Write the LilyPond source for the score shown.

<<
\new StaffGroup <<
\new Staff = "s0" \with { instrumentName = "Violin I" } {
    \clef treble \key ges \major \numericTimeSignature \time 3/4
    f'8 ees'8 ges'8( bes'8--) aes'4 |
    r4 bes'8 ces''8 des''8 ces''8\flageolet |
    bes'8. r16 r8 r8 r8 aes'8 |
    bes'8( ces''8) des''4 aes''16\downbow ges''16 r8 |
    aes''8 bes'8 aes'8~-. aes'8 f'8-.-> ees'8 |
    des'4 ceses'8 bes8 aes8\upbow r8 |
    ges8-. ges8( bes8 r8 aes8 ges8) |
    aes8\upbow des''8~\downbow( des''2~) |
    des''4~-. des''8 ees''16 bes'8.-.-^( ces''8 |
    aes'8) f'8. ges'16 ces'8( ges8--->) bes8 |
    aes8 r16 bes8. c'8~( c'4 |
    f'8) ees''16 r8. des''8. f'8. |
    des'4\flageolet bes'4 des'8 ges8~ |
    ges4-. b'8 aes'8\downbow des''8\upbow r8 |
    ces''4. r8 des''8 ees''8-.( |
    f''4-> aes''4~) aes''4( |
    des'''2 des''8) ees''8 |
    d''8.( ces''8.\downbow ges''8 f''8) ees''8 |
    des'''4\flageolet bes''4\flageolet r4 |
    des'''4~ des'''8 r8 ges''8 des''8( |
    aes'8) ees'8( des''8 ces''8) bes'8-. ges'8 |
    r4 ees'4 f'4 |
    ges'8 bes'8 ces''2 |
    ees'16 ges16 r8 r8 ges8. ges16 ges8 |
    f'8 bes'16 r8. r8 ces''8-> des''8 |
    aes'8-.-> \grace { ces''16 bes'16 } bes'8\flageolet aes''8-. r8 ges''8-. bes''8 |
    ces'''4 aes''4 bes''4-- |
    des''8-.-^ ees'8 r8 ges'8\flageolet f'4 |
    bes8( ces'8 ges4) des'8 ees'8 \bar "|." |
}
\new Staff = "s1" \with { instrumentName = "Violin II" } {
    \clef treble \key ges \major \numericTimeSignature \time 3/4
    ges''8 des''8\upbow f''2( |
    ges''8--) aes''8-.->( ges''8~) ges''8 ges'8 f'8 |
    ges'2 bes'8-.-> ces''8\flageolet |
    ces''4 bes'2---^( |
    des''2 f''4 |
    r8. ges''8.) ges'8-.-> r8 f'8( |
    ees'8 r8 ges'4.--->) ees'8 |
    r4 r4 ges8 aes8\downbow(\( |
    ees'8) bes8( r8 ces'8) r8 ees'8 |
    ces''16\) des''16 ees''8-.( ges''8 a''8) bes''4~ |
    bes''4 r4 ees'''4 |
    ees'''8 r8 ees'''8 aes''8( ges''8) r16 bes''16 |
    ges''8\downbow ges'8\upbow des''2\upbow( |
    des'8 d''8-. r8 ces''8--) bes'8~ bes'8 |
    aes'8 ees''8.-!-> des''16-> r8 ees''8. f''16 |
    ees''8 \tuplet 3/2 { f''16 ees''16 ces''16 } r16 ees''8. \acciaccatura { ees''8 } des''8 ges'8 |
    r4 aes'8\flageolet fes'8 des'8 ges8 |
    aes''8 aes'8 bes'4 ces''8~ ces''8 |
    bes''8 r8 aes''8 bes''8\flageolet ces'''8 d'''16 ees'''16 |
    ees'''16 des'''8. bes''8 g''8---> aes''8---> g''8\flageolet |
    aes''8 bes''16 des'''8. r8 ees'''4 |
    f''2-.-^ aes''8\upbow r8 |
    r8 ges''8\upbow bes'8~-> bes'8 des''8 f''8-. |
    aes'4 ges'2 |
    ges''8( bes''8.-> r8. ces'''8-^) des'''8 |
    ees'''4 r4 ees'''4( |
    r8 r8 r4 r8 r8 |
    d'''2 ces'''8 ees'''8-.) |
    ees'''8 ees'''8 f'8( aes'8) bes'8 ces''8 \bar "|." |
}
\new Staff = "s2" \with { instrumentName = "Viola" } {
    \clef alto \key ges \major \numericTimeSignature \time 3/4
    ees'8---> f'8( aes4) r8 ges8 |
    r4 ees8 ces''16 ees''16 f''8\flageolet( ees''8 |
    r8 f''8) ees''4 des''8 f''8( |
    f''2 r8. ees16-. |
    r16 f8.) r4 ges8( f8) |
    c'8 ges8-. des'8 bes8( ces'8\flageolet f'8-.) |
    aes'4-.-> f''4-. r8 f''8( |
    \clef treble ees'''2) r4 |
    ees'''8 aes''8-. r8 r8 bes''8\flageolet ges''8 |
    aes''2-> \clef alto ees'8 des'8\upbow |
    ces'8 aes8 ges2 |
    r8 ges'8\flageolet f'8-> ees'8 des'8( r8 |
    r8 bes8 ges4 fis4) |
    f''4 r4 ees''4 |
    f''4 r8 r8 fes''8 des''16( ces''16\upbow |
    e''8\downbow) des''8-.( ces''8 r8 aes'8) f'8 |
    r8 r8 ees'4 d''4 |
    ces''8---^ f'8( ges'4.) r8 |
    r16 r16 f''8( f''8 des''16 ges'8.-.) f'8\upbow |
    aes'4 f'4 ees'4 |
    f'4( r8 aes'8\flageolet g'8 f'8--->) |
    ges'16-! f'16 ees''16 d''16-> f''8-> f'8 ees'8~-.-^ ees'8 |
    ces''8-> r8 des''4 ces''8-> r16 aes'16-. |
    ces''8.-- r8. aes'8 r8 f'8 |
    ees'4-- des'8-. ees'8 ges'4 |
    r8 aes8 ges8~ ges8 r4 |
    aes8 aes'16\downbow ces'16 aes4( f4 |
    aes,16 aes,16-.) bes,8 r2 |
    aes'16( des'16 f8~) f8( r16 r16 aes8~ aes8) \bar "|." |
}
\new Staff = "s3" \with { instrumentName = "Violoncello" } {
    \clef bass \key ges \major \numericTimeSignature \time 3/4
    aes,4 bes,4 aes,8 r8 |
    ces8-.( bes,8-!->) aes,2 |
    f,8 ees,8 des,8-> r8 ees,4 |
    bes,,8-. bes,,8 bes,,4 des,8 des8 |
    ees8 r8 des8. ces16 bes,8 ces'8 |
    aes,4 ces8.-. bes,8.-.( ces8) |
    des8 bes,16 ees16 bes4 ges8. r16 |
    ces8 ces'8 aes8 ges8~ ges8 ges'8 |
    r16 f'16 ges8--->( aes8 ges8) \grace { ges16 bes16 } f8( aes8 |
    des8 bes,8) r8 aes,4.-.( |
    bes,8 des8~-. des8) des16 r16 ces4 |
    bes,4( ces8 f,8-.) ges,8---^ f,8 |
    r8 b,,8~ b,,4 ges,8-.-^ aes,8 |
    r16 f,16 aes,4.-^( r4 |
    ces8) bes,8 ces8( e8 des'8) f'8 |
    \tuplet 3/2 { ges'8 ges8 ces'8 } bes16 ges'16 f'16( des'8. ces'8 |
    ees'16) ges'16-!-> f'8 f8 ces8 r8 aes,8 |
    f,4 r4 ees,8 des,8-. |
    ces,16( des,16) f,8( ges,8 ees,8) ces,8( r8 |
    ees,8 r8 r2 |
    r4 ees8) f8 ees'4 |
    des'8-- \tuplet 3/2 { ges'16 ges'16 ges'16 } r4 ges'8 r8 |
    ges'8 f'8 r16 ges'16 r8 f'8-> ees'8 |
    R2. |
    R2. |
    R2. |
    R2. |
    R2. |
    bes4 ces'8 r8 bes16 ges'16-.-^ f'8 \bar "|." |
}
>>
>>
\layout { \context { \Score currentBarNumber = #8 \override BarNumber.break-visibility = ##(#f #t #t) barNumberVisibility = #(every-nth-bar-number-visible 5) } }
# # # # # # #
■ What you will do
Report every line of the items that contains the string "downbow", matching case exactly.

■ Answer to this problem
    bes'8( ces''8) des''4 aes''16\downbow ges''16 r8 |
    aes8\upbow des''8~\downbow( des''2~) |
    ges4-. b'8 aes'8\downbow des''8\upbow r8 |
    d''8.( ces''8.\downbow ges''8 f''8) ees''8 |
    r4 r4 ges8 aes8\downbow(\( |
    ges''8\downbow ges'8\upbow des''2\upbow( |
    e''8\downbow) des''8-.( ces''8 r8 aes'8) f'8 |
    aes8 aes'16\downbow ces'16 aes4( f4 |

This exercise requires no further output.